### WHAT IS EXPECTED
Of the lines below, count those containing the word "right". Reply with the number alone.

### INPUT FOR THIS TASK
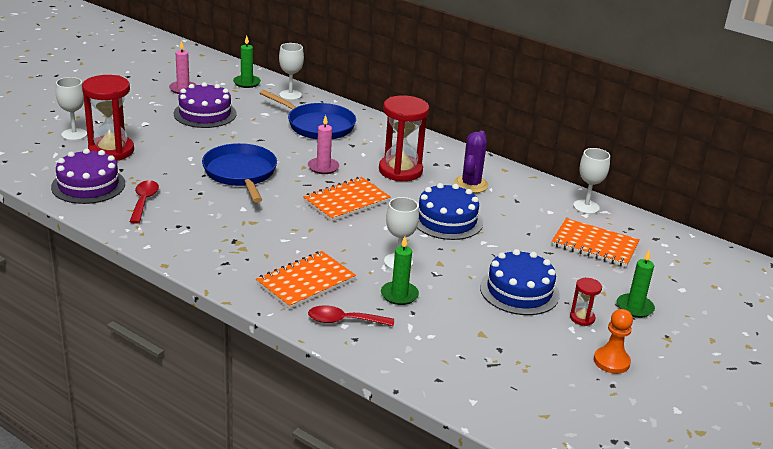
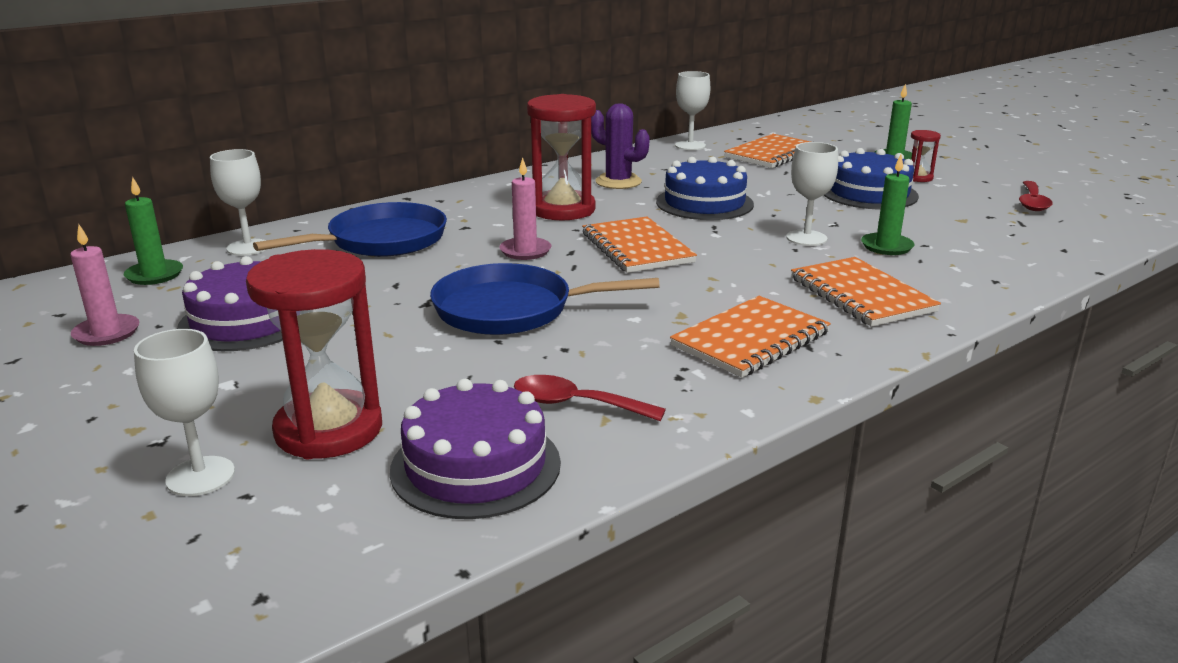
camera: 70 degrees left, 5 degrees down
red spoon [308,306,394,326] -> red spoon moved to [1019,181,1053,211]
orange pawn [594,309,633,374] -> none
none -> orange notebook [670,296,831,378]

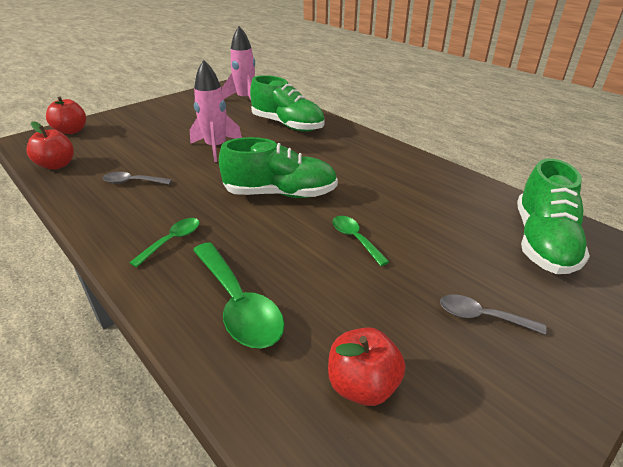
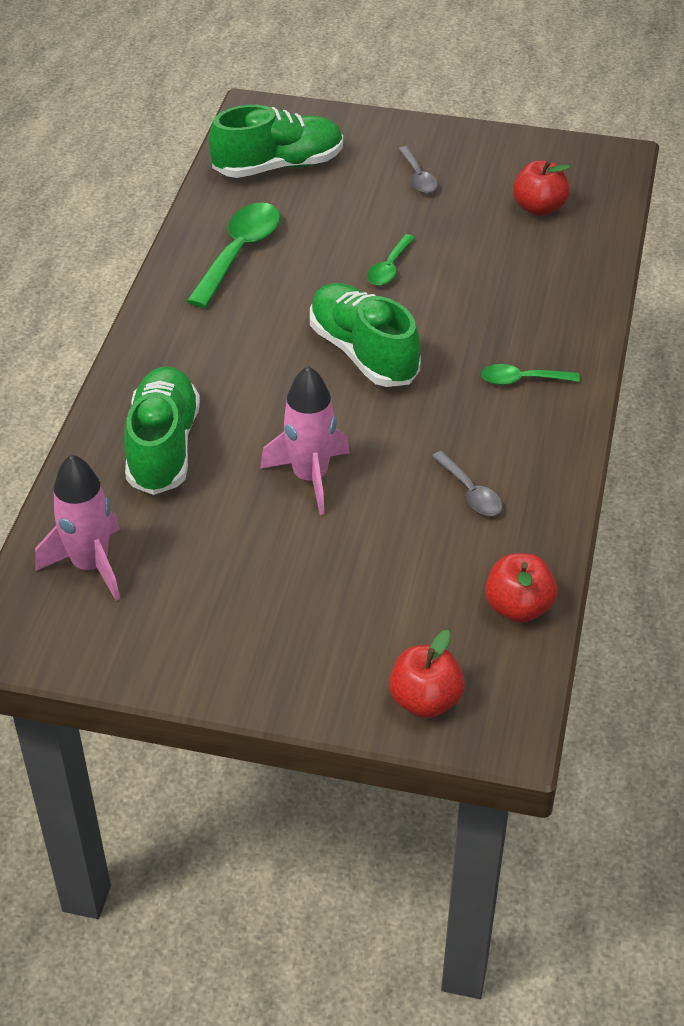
camera: 125 degrees left, 10 degrees up
green spoon [193,242,285,348] -> green spoon moved to [187,202,280,308]

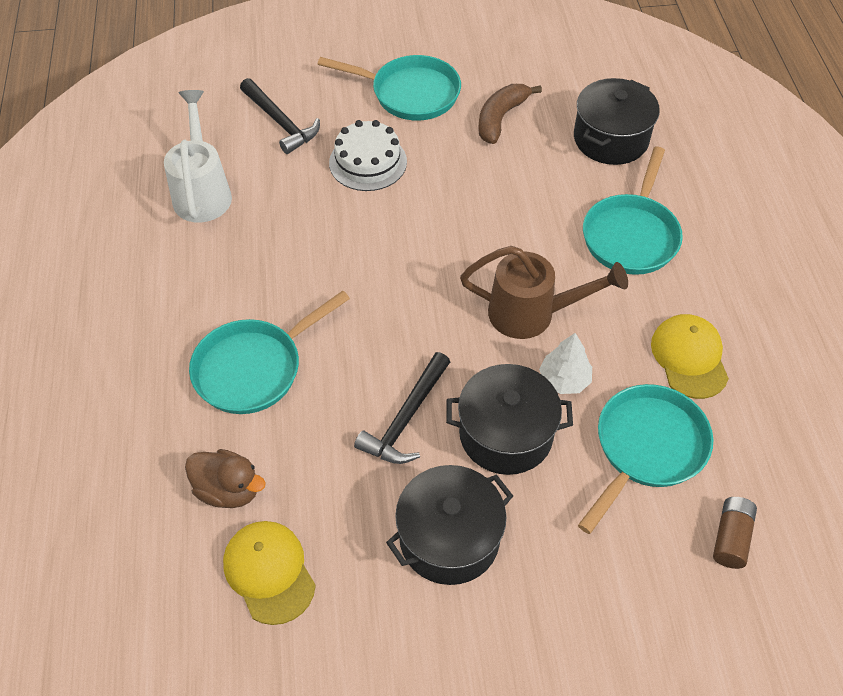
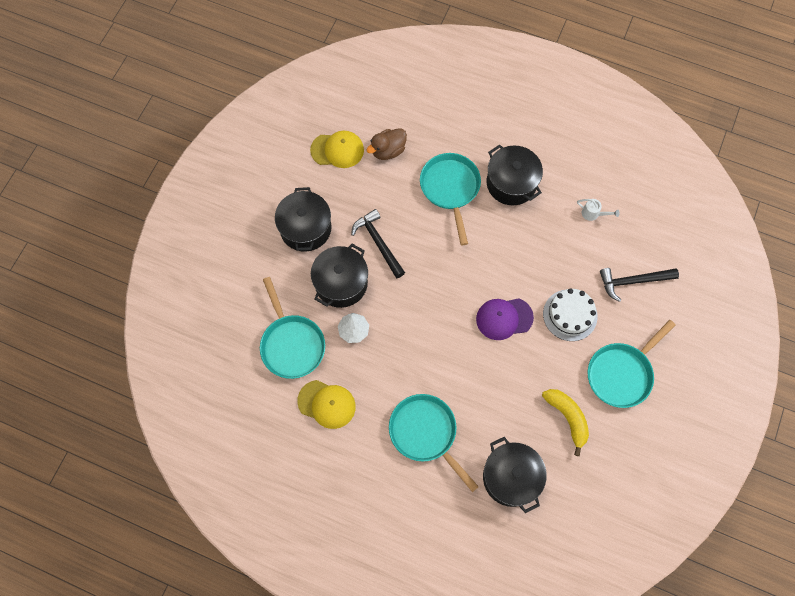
camera: 120 degrees right, 15 degrees up
white watering can [164,90,232,222] -> white watering can [577,199,620,221], size x0.45
brown watering can [460,246,628,339] -> none
brown banana [478,84,542,144] -> yellow banana [542,389,589,456]
brown battery [713,497,757,569] -> none
none -> purple cap [476,298,534,340]
none -> black pot [487,145,543,205]

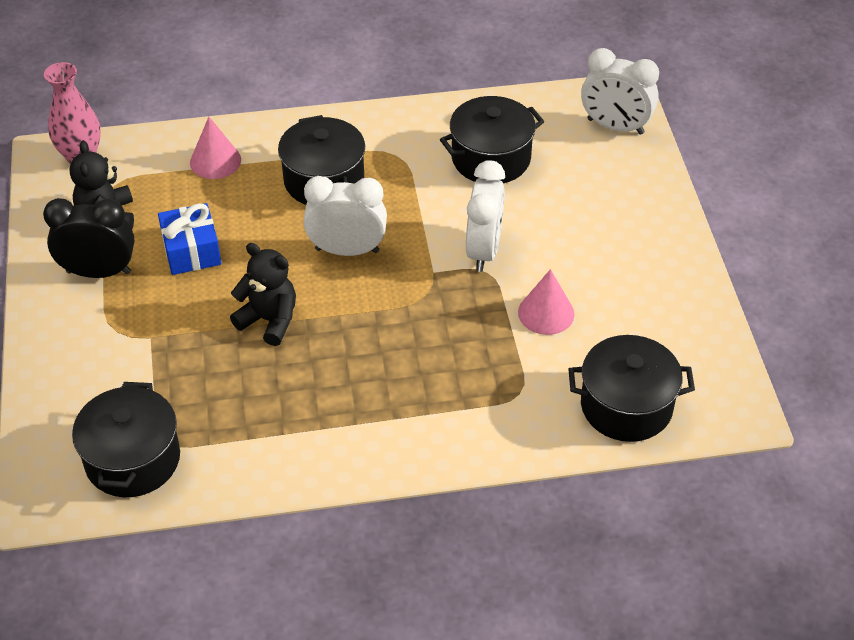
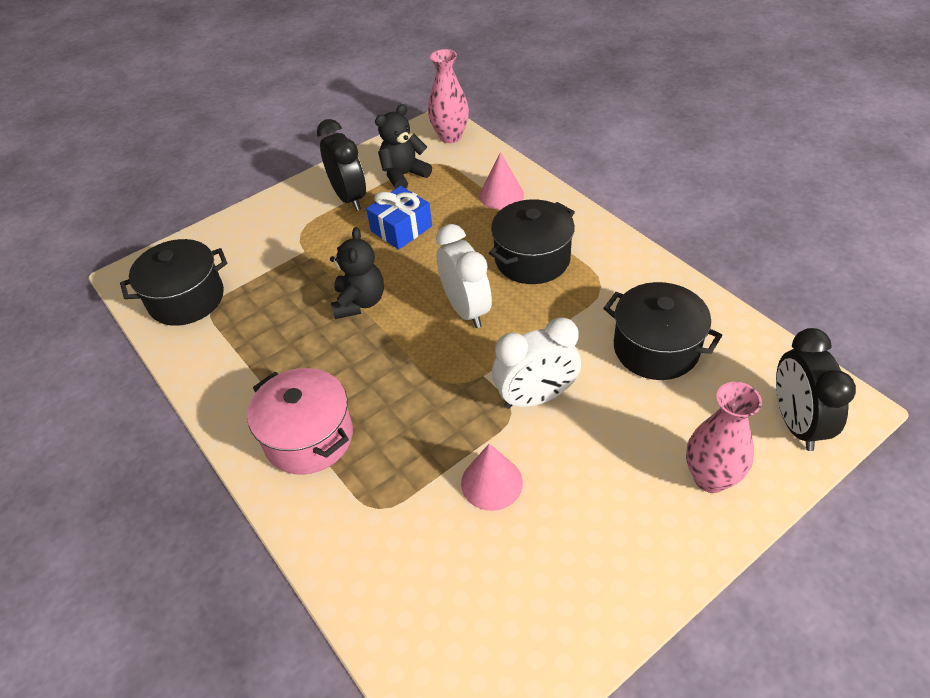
camera: 65 degrees right, 0 degrees up
black pot [568,335,695,442] -> none
white clock [581,48,659,135] -> black clock [776,328,856,451]
none -> pink pot [247,368,353,475]
none -> pink vase [686,382,762,493]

### RESPONSE BOX
2